→ Goal of the exercise:
Below are records to repeat exactly. Omit the pictures from the copy.

** Task data follows **

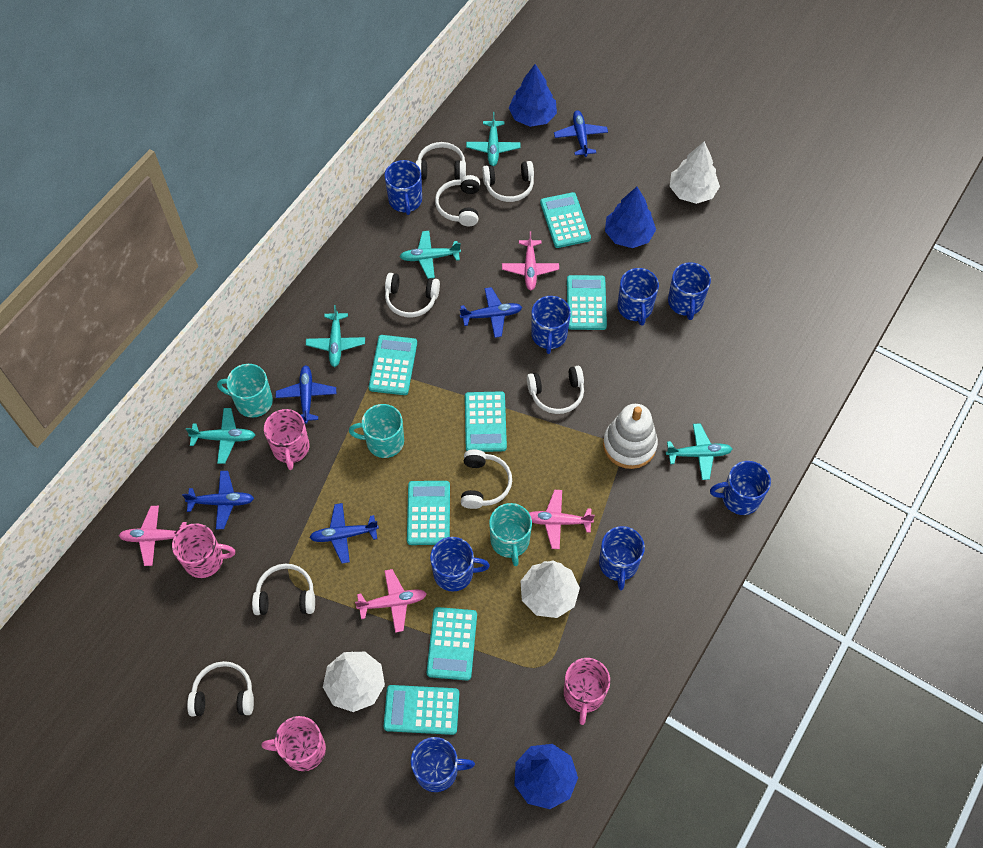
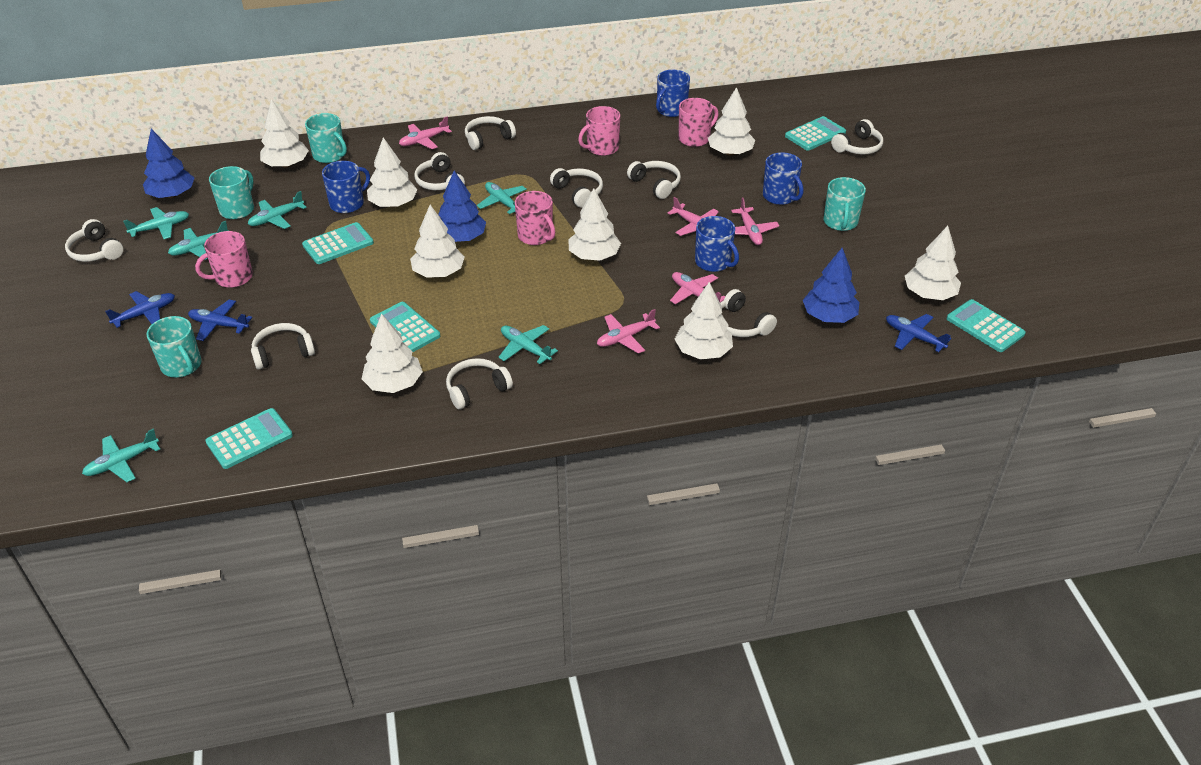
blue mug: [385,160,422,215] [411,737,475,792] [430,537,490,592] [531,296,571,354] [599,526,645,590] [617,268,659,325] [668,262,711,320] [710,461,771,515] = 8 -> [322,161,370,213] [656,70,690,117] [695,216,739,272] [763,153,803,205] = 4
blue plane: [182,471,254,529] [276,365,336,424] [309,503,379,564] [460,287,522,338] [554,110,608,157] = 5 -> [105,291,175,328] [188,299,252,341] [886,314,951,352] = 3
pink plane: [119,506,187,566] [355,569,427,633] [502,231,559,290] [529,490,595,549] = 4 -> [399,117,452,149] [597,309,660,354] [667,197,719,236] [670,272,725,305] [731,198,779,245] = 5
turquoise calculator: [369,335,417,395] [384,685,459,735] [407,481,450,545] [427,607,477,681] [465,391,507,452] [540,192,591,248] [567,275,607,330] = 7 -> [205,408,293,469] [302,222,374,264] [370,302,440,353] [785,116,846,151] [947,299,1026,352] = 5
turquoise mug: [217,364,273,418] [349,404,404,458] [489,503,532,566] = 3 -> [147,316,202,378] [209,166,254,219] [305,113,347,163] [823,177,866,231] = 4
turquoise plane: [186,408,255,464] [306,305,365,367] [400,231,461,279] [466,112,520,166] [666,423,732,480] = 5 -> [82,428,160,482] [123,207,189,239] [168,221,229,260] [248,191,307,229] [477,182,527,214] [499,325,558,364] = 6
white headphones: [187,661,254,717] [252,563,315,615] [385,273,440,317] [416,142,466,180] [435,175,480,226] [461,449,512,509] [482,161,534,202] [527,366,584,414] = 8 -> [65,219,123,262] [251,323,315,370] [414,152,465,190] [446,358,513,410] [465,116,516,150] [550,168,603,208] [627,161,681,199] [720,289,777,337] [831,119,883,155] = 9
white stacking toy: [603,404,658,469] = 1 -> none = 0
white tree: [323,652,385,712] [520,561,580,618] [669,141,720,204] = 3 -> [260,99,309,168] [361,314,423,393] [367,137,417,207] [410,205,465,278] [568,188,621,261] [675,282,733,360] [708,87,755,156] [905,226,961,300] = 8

** End of Task data **

→ Task output:
blue mug: [385,160,422,215] [411,737,475,792] [430,537,490,592] [531,296,571,354] [599,526,645,590] [617,268,659,325] [668,262,711,320] [710,461,771,515] = 8 -> [322,161,370,213] [656,70,690,117] [695,216,739,272] [763,153,803,205] = 4
blue plane: [182,471,254,529] [276,365,336,424] [309,503,379,564] [460,287,522,338] [554,110,608,157] = 5 -> [105,291,175,328] [188,299,252,341] [886,314,951,352] = 3
pink plane: [119,506,187,566] [355,569,427,633] [502,231,559,290] [529,490,595,549] = 4 -> [399,117,452,149] [597,309,660,354] [667,197,719,236] [670,272,725,305] [731,198,779,245] = 5
turquoise calculator: [369,335,417,395] [384,685,459,735] [407,481,450,545] [427,607,477,681] [465,391,507,452] [540,192,591,248] [567,275,607,330] = 7 -> [205,408,293,469] [302,222,374,264] [370,302,440,353] [785,116,846,151] [947,299,1026,352] = 5
turquoise mug: [217,364,273,418] [349,404,404,458] [489,503,532,566] = 3 -> [147,316,202,378] [209,166,254,219] [305,113,347,163] [823,177,866,231] = 4
turquoise plane: [186,408,255,464] [306,305,365,367] [400,231,461,279] [466,112,520,166] [666,423,732,480] = 5 -> [82,428,160,482] [123,207,189,239] [168,221,229,260] [248,191,307,229] [477,182,527,214] [499,325,558,364] = 6
white headphones: [187,661,254,717] [252,563,315,615] [385,273,440,317] [416,142,466,180] [435,175,480,226] [461,449,512,509] [482,161,534,202] [527,366,584,414] = 8 -> [65,219,123,262] [251,323,315,370] [414,152,465,190] [446,358,513,410] [465,116,516,150] [550,168,603,208] [627,161,681,199] [720,289,777,337] [831,119,883,155] = 9
white stacking toy: [603,404,658,469] = 1 -> none = 0
white tree: [323,652,385,712] [520,561,580,618] [669,141,720,204] = 3 -> [260,99,309,168] [361,314,423,393] [367,137,417,207] [410,205,465,278] [568,188,621,261] [675,282,733,360] [708,87,755,156] [905,226,961,300] = 8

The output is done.